Task statement
Only lines holding the word "degrees" are needed; copy each of them from the material.

Information supplied
::::

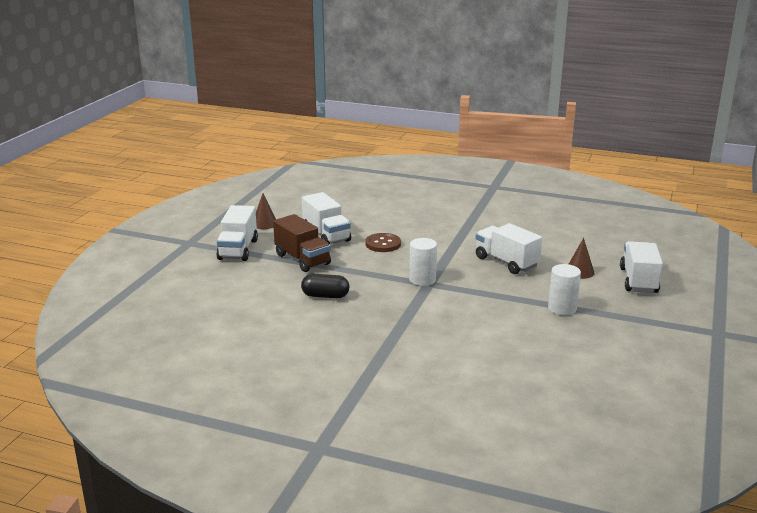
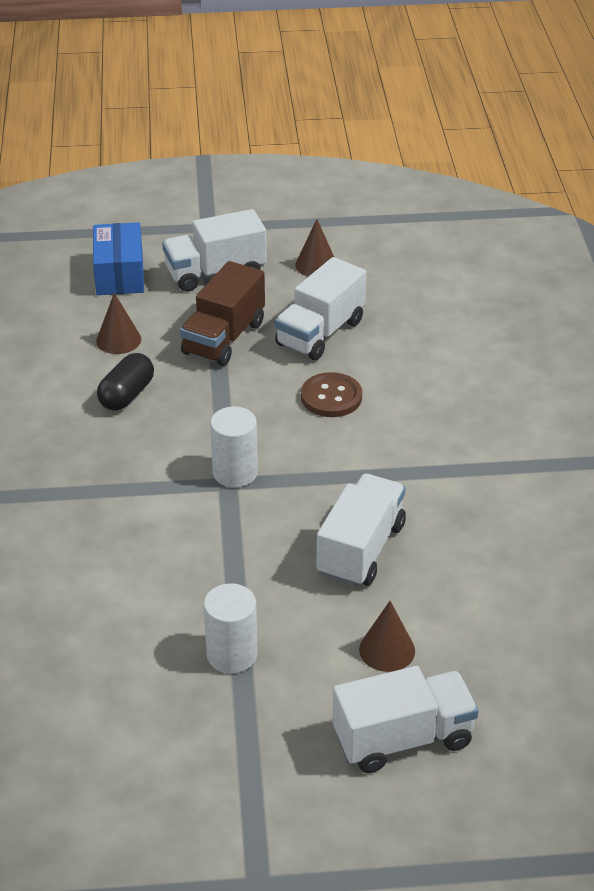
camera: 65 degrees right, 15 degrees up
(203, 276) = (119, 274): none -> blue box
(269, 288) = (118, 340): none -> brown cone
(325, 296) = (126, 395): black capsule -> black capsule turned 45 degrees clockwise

::::

Answer for this exercise
camera: 65 degrees right, 15 degrees up
(325, 296) = (126, 395): black capsule -> black capsule turned 45 degrees clockwise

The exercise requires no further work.